* **INFORMATION**:
● ● ● ● ● ● ●

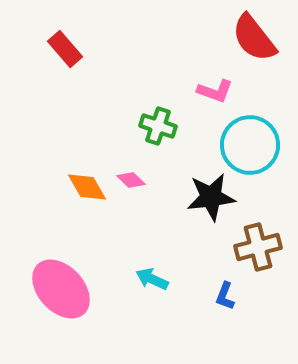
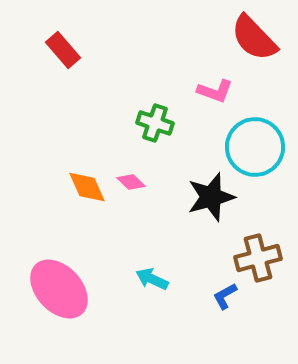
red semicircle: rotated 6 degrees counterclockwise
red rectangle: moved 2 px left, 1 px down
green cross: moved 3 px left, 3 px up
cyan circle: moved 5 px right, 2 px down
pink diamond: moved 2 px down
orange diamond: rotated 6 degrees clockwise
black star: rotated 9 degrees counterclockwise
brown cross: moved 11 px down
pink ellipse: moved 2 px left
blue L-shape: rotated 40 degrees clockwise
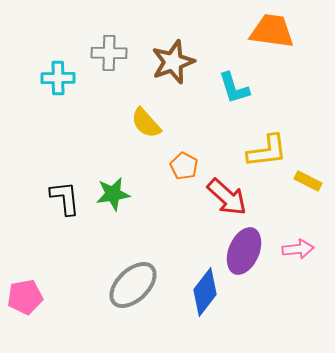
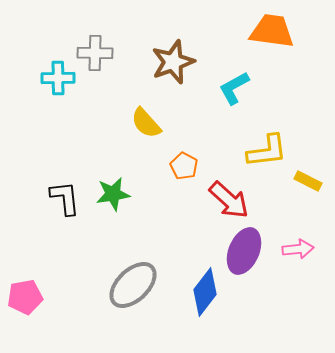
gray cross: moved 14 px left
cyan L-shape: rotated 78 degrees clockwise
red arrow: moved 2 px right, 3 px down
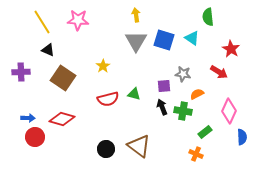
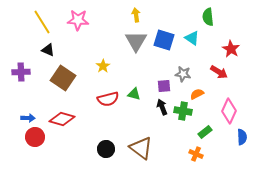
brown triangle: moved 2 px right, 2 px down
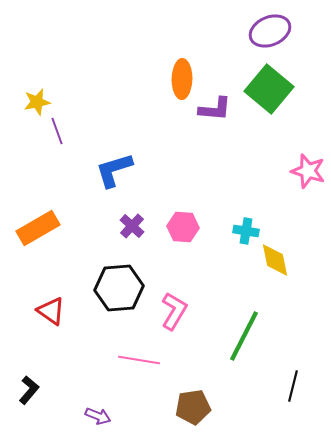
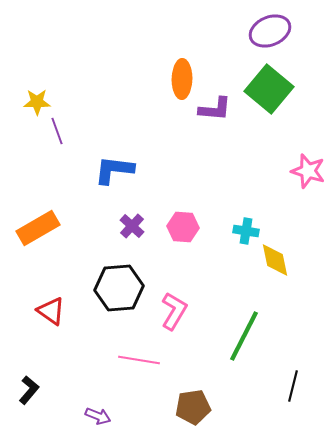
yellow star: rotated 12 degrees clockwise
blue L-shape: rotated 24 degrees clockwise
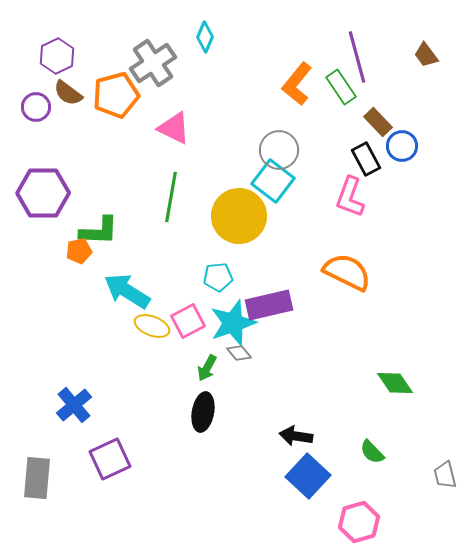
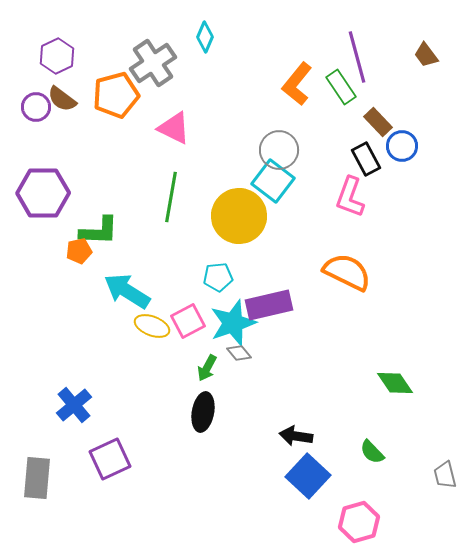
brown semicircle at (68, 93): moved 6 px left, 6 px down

● ● ● ● ● ● ●

* **REQUIREMENT**: The entries above are to be printed again word for word, with every picture removed.

* **EXPECTED OUTPUT**:
red semicircle: rotated 6 degrees counterclockwise
red rectangle: moved 2 px left, 1 px down
green cross: moved 3 px left, 3 px up
cyan circle: moved 5 px right, 2 px down
pink diamond: moved 2 px down
orange diamond: rotated 6 degrees clockwise
black star: rotated 9 degrees counterclockwise
brown cross: moved 11 px down
pink ellipse: moved 2 px left
blue L-shape: rotated 40 degrees clockwise
gray cross: moved 14 px left
cyan L-shape: rotated 78 degrees clockwise
red arrow: moved 2 px right, 3 px down
brown triangle: moved 2 px right, 2 px down
yellow star: rotated 12 degrees clockwise
blue L-shape: rotated 24 degrees clockwise
brown semicircle at (68, 93): moved 6 px left, 6 px down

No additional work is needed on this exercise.